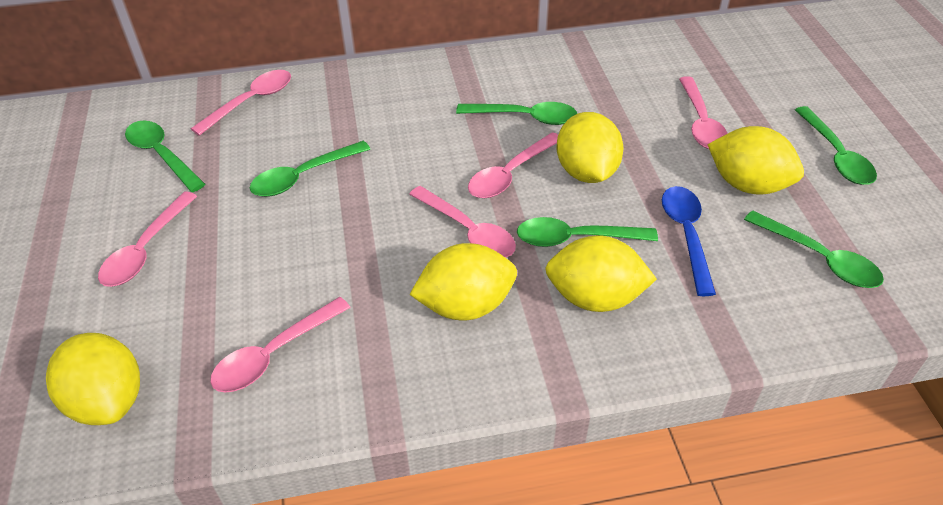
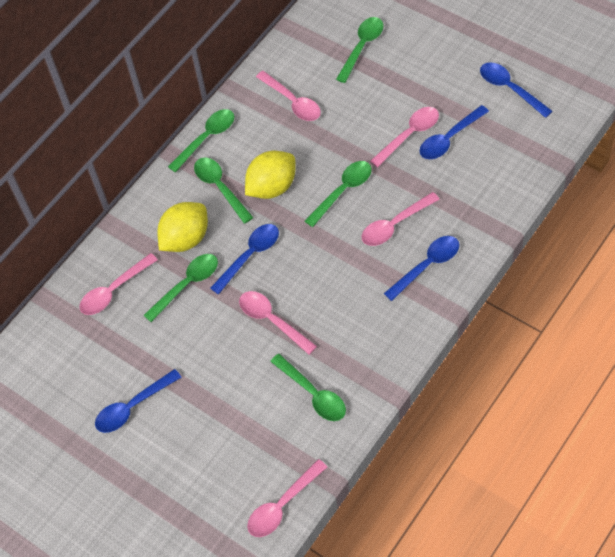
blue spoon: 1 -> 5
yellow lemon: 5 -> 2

= = = = = = =

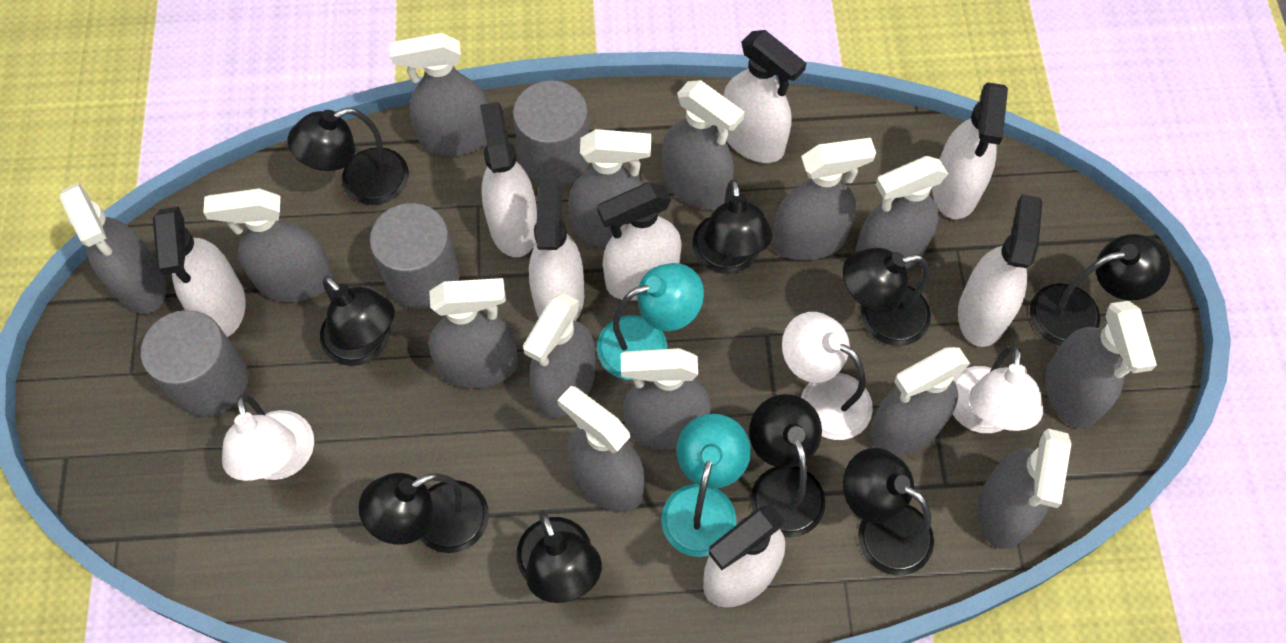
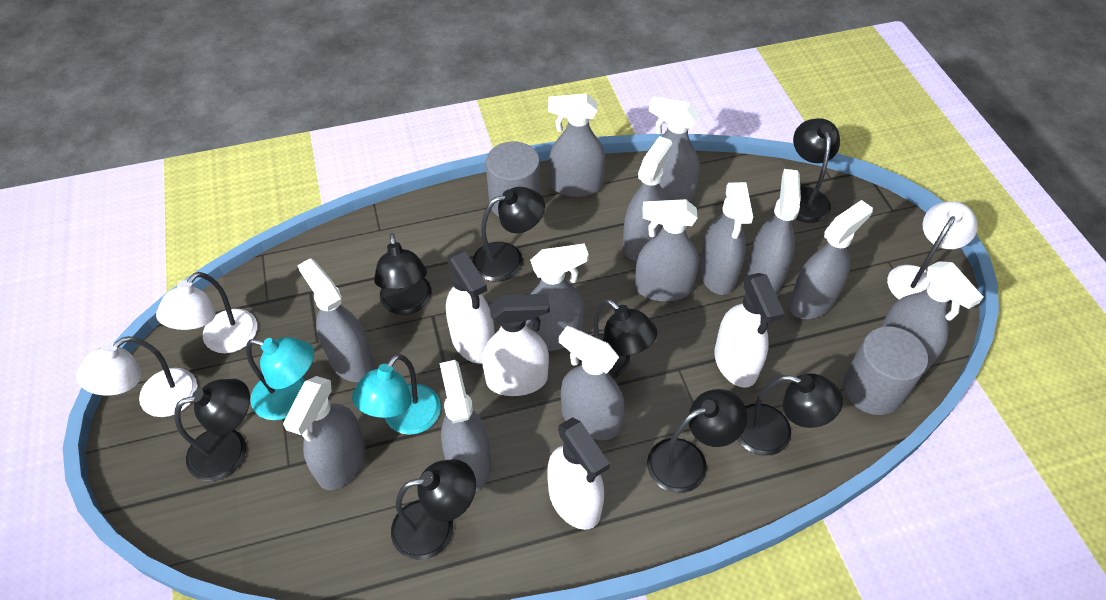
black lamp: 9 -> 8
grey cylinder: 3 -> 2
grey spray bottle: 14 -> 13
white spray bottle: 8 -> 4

= = = = = = =

What to work on:
Only the lines above from the one with "black lamp: 9 -> 8" through the one with "white spray bottle: 8 -> 4" should be duplicated, character for character.

Written response:
black lamp: 9 -> 8
grey cylinder: 3 -> 2
grey spray bottle: 14 -> 13
white spray bottle: 8 -> 4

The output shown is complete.